## WORK TASK:
If pictures appear, leave them out, and return exactly the lines from the one holding "C7: 68uF (plus" through the last line of the listing below.

## INFORMATION SHOWN:

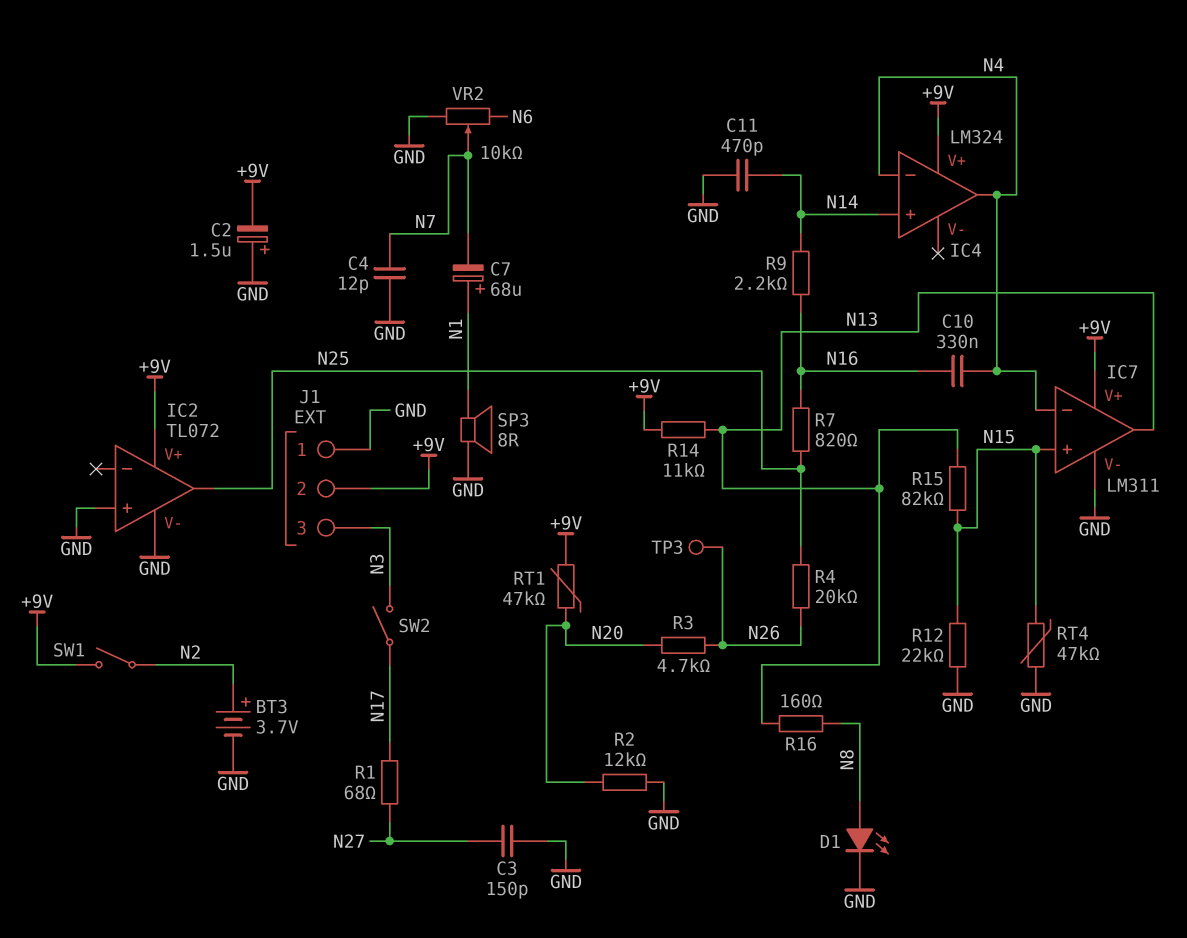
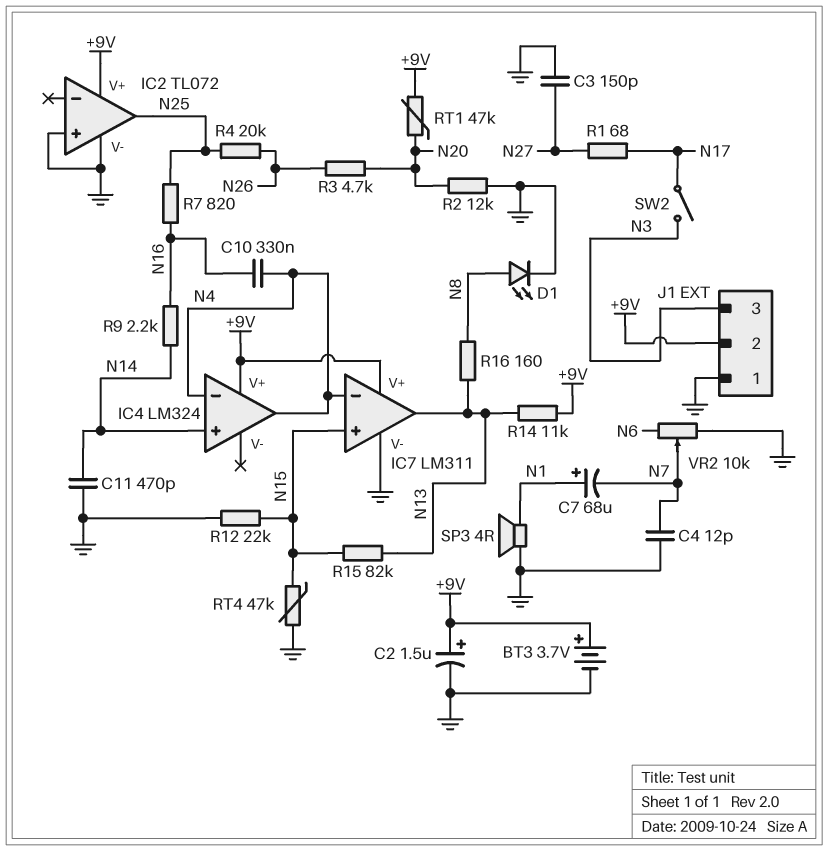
BT3: 3.7V (plus N2, minus GND) -> 3.7V (plus +9V, minus GND)
C2: 1.5uF (plus GND, minus +9V) -> 1.5uF (plus +9V, minus GND)
SP3: speaker 8R (GND, N1) -> speaker 4R (GND, N1)
SW1: switch (+9V, N2) -> none
TP3: test point (N26) -> none

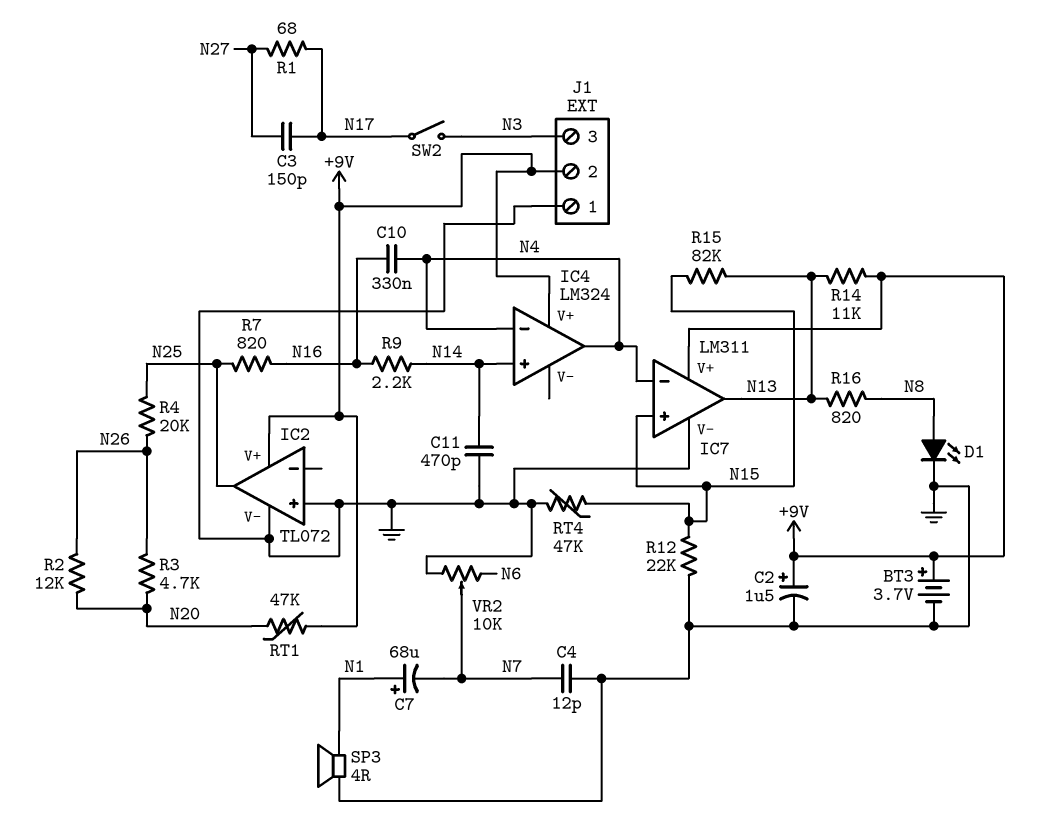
C3: 150pF (GND, N27) -> 150pF (N17, N27)
R2: 12k (GND, N20) -> 12k (N20, N26)
R16: 160 (N8, N13) -> 820 (N8, N13)

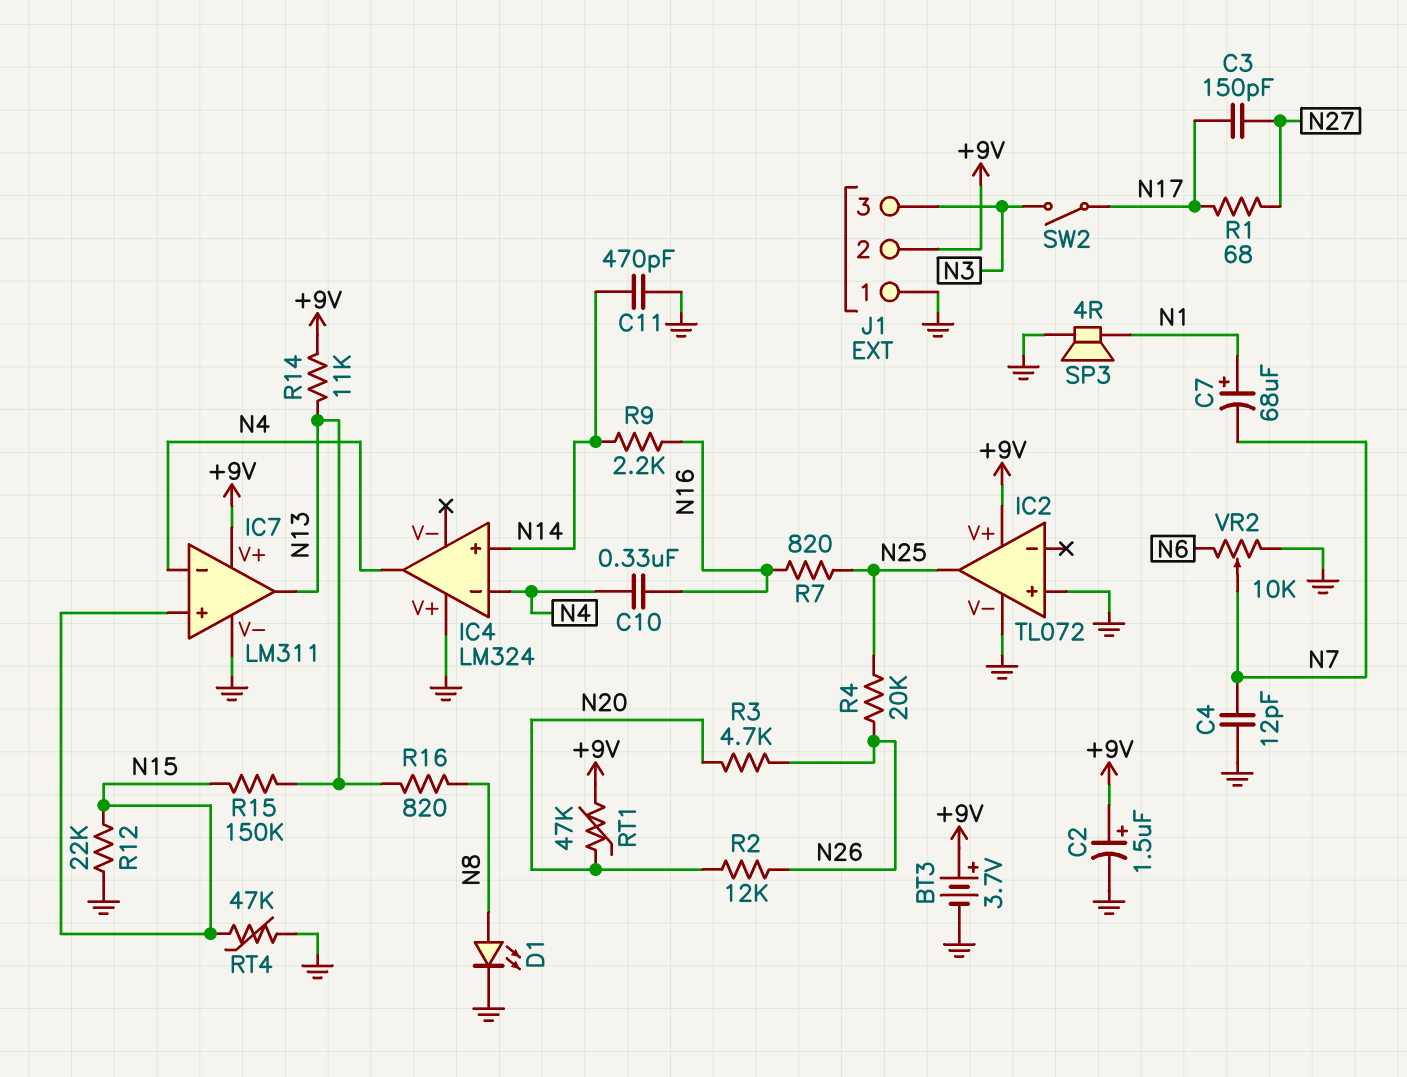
IC4 pin V+: +9V -> GND
R15: 82k (N13, N15) -> 150k (N13, N15)

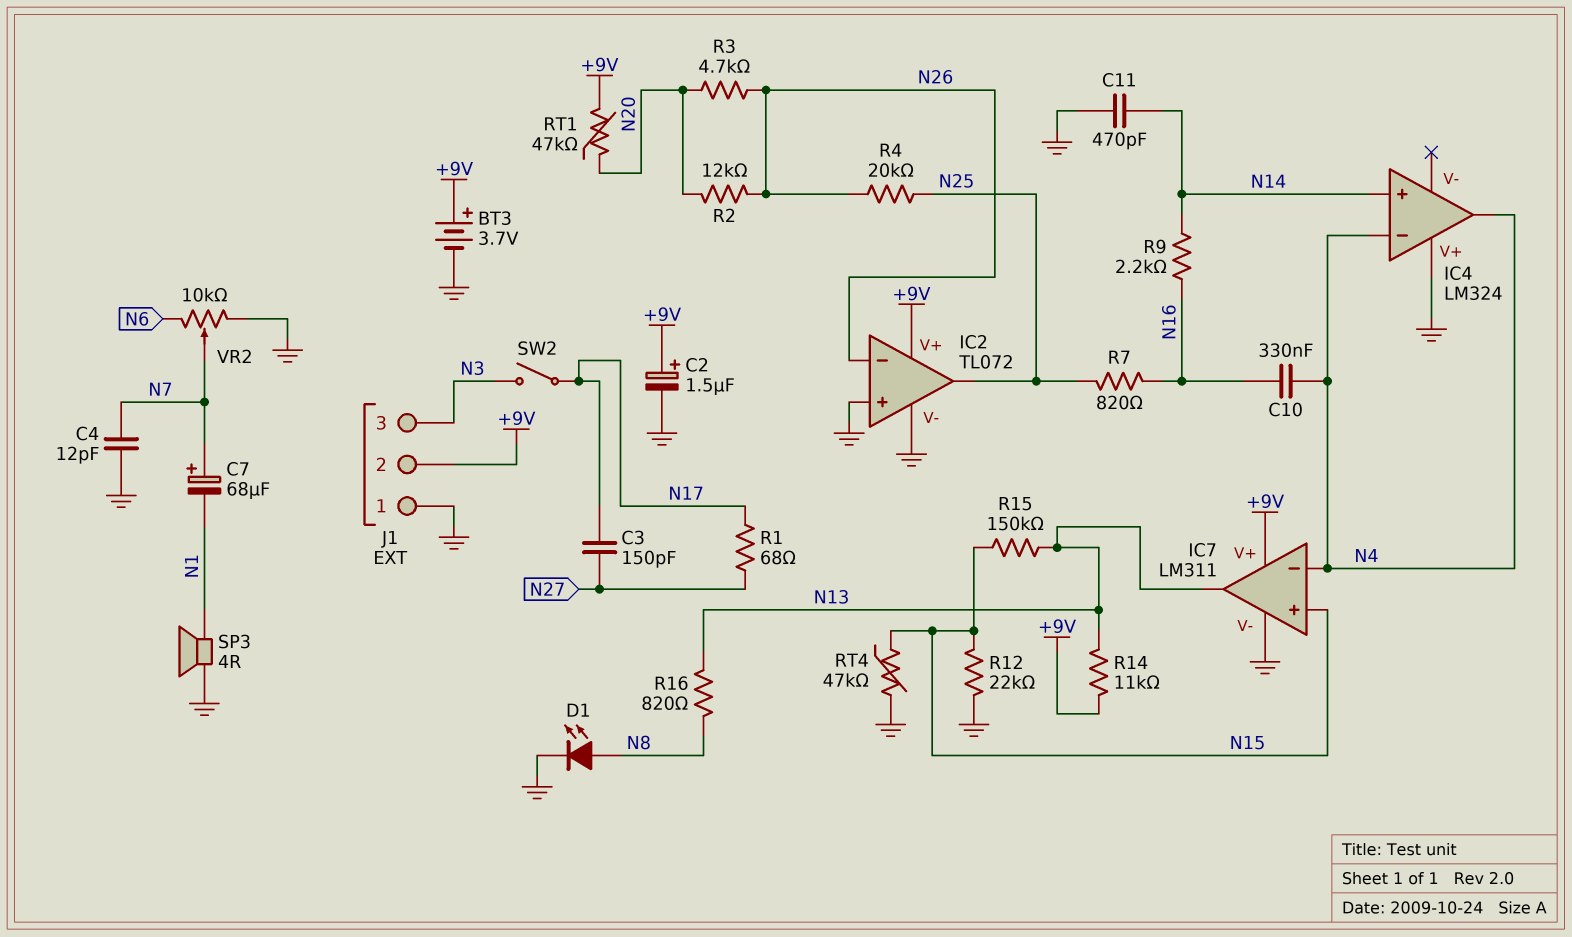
C7: 68uF (plus N1, minus N7) -> 68uF (plus N7, minus N1)
IC2 pin in-: none -> N26

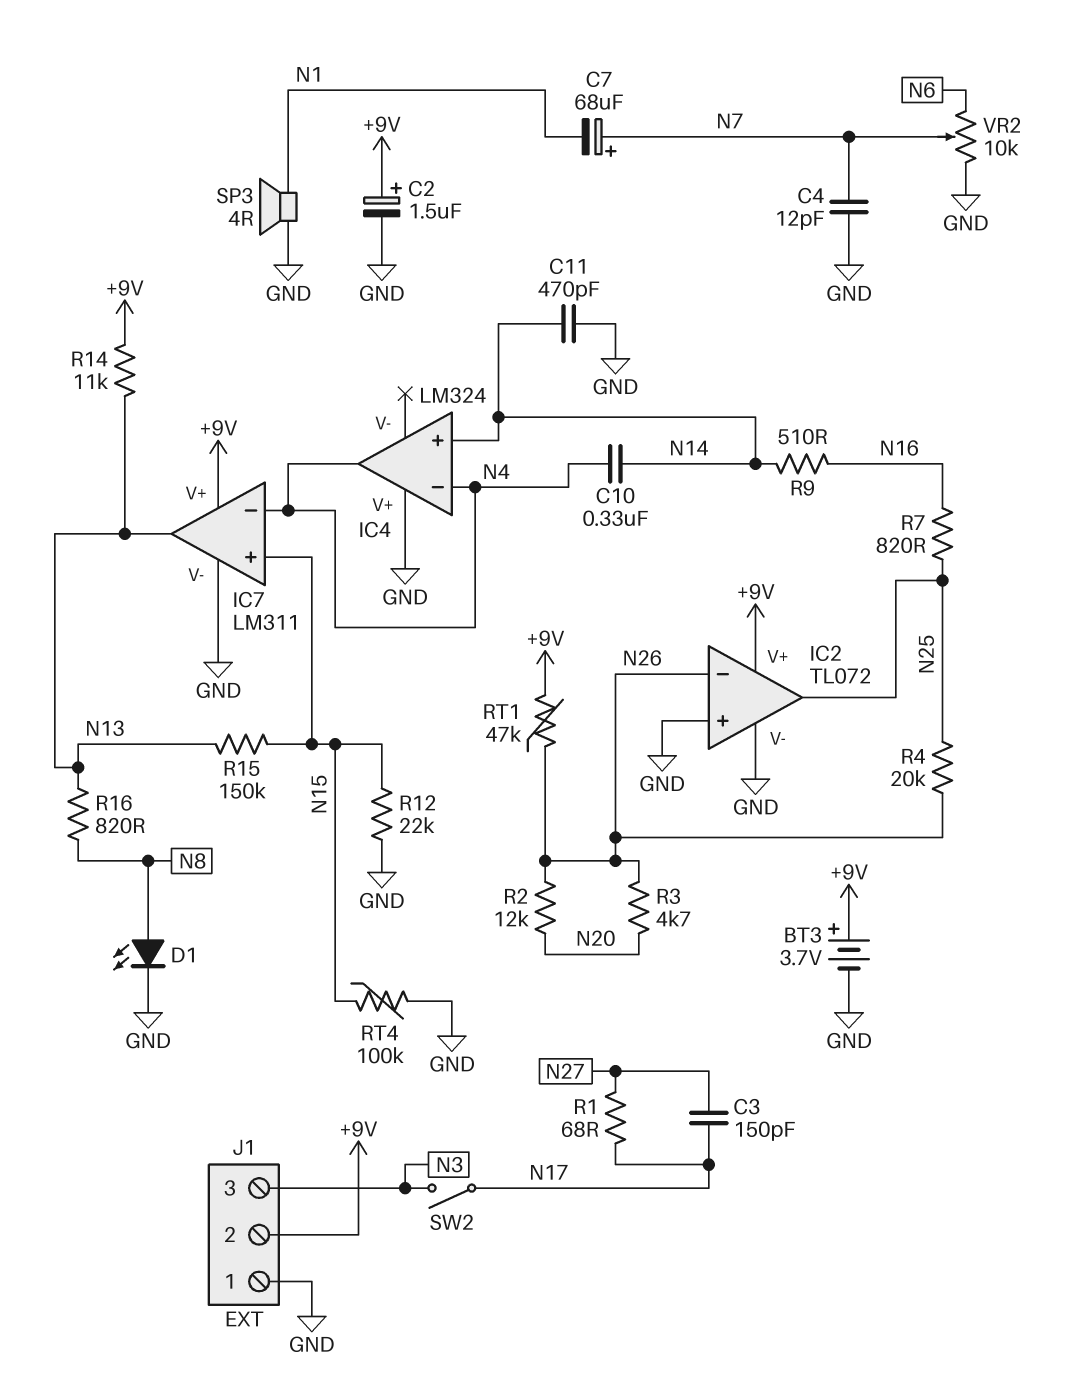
C10: 330nF (N4, N16) -> 330nF (N4, N14)
R9: 2.2k (N14, N16) -> 510 (N14, N16)
RT1: 47k (+9V, N20) -> 47k (+9V, N26)
RT4: 47k (GND, N15) -> 100k (GND, N15)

## ANSWER TO THE EXERCISE:
C7: 68uF (plus N1, minus N7) -> 68uF (plus N7, minus N1)
IC2 pin in-: none -> N26

C10: 330nF (N4, N16) -> 330nF (N4, N14)
R9: 2.2k (N14, N16) -> 510 (N14, N16)
RT1: 47k (+9V, N20) -> 47k (+9V, N26)
RT4: 47k (GND, N15) -> 100k (GND, N15)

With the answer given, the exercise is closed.